ACTIVITY
Everything from the line containing "none -> pink 1x1 brick [615,270,673,350]" through the last line of the listing below should be returned exactly, except for pictures.

EXERCISE INPUT
————

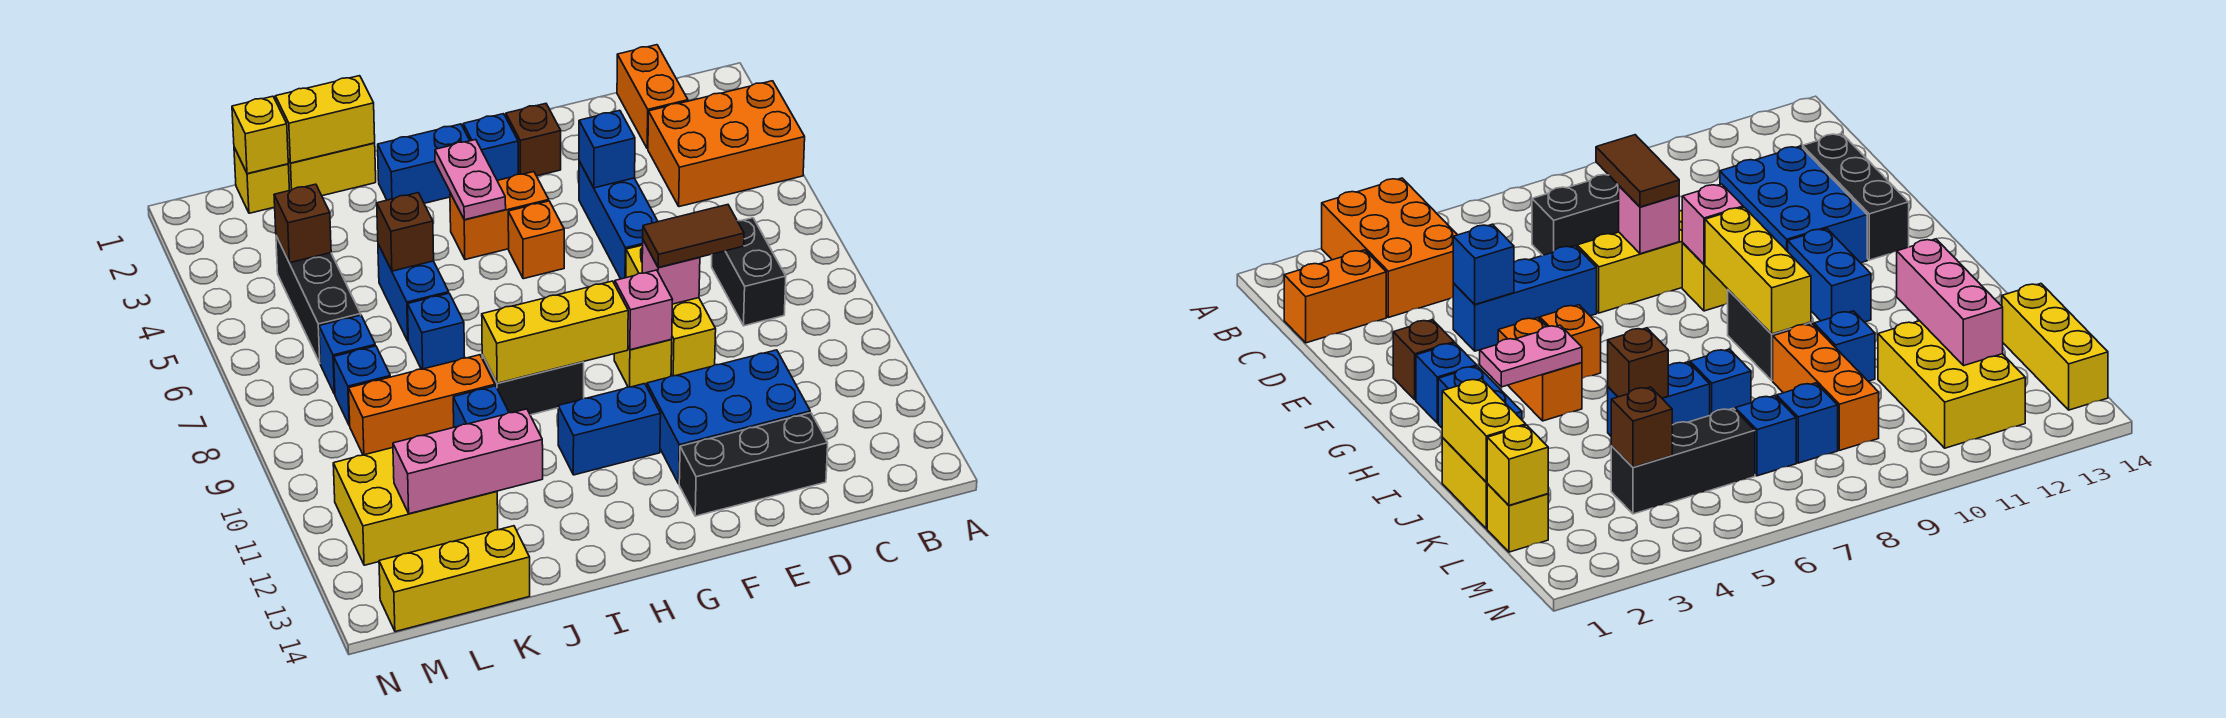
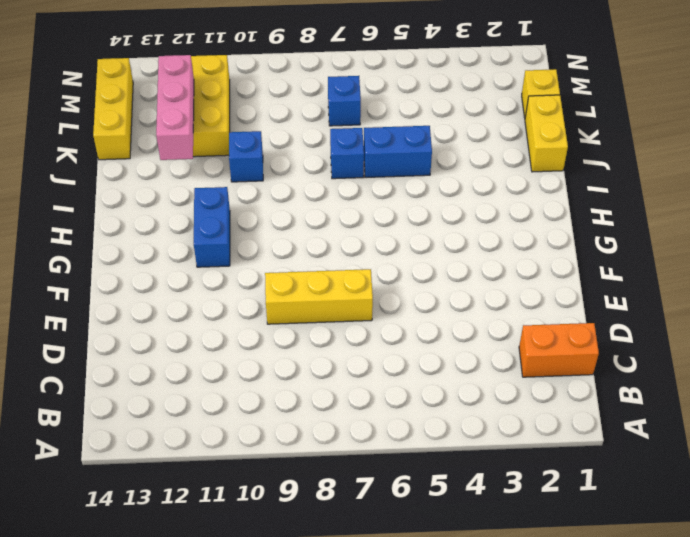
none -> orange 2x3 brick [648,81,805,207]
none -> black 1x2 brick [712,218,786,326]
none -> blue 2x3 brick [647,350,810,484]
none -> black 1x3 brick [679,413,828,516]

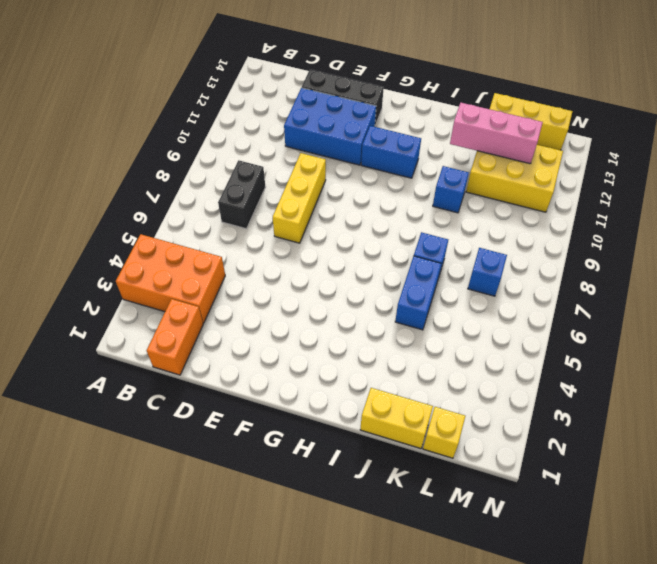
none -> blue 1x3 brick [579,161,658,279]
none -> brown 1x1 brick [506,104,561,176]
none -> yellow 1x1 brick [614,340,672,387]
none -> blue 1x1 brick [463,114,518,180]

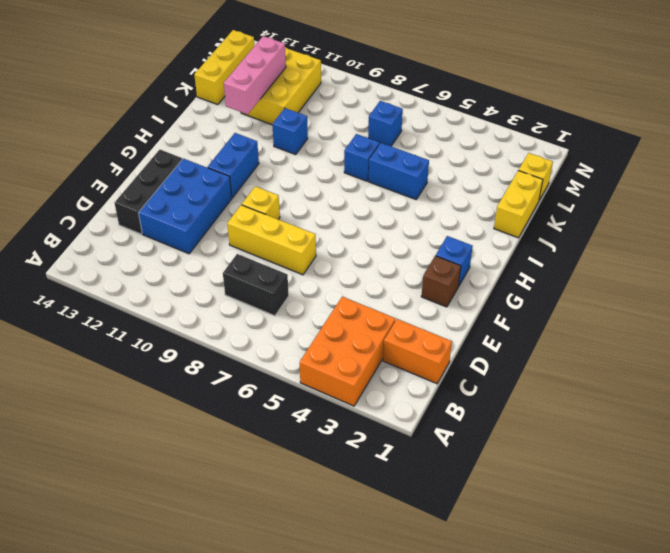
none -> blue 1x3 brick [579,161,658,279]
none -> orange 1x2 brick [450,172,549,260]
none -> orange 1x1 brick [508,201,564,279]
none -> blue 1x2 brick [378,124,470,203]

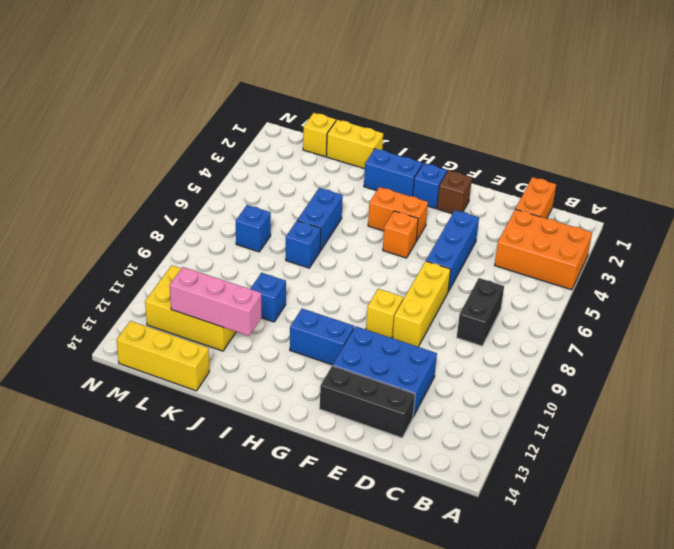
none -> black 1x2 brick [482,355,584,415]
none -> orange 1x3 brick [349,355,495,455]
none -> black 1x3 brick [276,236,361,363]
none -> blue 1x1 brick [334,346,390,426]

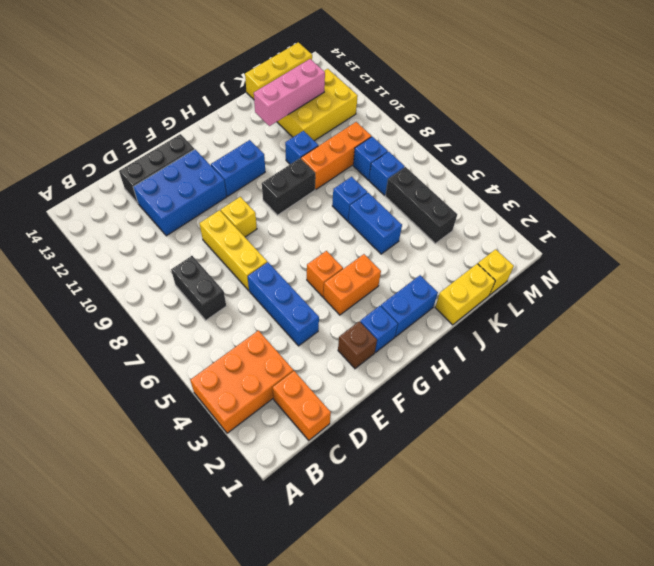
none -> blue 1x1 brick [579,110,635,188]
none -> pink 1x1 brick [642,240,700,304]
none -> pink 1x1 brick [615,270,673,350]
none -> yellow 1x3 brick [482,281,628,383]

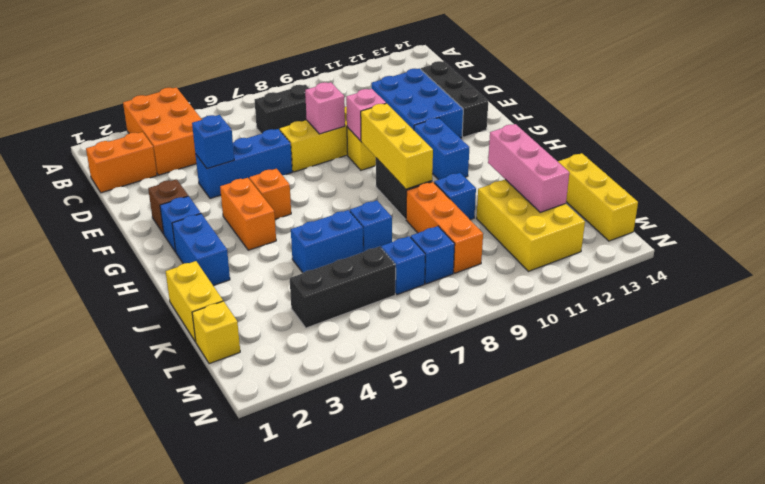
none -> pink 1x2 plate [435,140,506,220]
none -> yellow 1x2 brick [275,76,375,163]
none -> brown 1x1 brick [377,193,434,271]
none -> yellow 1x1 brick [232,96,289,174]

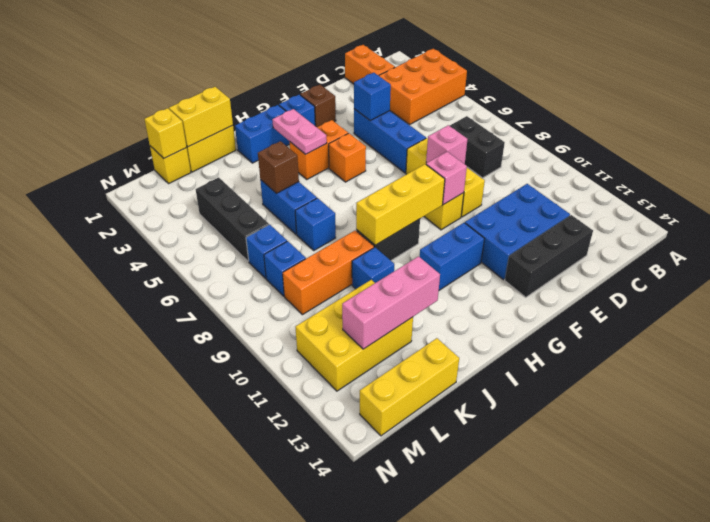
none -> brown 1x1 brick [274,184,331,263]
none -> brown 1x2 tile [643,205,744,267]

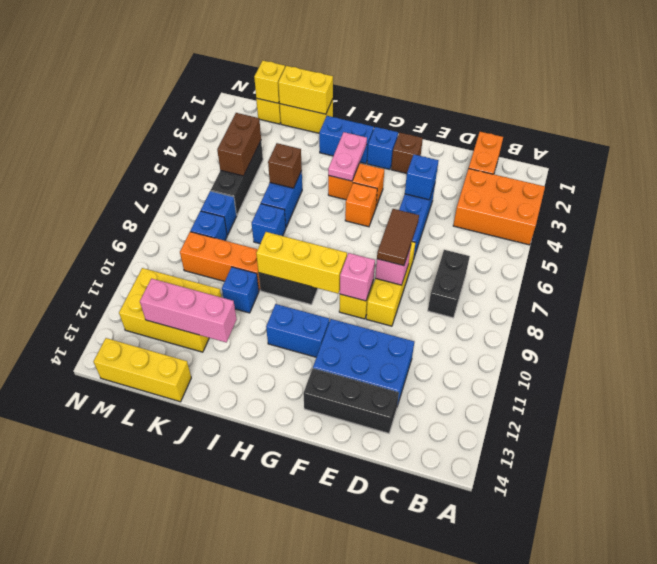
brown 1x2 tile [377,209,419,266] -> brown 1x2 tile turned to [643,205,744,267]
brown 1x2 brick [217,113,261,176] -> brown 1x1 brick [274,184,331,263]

————

SOLUTION TO THIS TASK
none -> pink 1x1 brick [615,270,673,350]
none -> yellow 1x3 brick [482,281,628,383]

none -> pink 1x2 plate [435,140,506,220]
none -> yellow 1x2 brick [275,76,375,163]
none -> brown 1x1 brick [377,193,434,271]
none -> yellow 1x1 brick [232,96,289,174]

none -> brown 1x1 brick [274,184,331,263]
none -> brown 1x2 tile [643,205,744,267]

brown 1x2 tile [377,209,419,266] -> brown 1x2 tile turned to [643,205,744,267]
brown 1x2 brick [217,113,261,176] -> brown 1x1 brick [274,184,331,263]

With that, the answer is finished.